YOUR INSTRUCTIONS -
Once the line containing "R7: 56k (+9V, EN_N) -> 56k (+9V, VSW)" is found in the entries below, restate it and each following line word for word, stopping after the line containing "D7: schottky SS14".

(Stored data)
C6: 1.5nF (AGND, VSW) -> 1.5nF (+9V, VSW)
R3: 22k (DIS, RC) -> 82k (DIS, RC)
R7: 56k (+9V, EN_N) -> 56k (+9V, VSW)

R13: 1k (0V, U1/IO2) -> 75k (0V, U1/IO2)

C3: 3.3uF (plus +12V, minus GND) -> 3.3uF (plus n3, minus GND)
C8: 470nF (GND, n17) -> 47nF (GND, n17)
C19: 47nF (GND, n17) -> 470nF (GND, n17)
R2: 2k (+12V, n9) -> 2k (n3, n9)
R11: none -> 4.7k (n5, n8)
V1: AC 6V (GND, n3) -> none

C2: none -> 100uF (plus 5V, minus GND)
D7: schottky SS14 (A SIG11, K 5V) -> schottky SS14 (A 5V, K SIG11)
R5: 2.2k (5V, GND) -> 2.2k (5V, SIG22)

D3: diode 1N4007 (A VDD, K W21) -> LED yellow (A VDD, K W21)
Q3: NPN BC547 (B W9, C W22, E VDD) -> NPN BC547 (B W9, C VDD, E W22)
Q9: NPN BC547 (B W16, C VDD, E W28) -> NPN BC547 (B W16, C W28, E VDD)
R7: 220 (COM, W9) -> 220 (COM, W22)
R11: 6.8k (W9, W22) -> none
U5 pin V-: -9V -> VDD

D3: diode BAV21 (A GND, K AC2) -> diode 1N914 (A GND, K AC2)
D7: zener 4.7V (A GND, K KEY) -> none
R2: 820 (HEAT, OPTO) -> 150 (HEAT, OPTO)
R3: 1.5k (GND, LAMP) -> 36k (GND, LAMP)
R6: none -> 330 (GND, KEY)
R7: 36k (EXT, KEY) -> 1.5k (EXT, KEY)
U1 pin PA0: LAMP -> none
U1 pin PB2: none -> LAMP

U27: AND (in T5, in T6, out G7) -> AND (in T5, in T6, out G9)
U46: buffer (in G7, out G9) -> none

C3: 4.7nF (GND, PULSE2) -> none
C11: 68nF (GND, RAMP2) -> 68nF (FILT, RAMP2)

SOLUTION -
R7: 56k (+9V, EN_N) -> 56k (+9V, VSW)

R13: 1k (0V, U1/IO2) -> 75k (0V, U1/IO2)

C3: 3.3uF (plus +12V, minus GND) -> 3.3uF (plus n3, minus GND)
C8: 470nF (GND, n17) -> 47nF (GND, n17)
C19: 47nF (GND, n17) -> 470nF (GND, n17)
R2: 2k (+12V, n9) -> 2k (n3, n9)
R11: none -> 4.7k (n5, n8)
V1: AC 6V (GND, n3) -> none

C2: none -> 100uF (plus 5V, minus GND)
D7: schottky SS14 (A SIG11, K 5V) -> schottky SS14 (A 5V, K SIG11)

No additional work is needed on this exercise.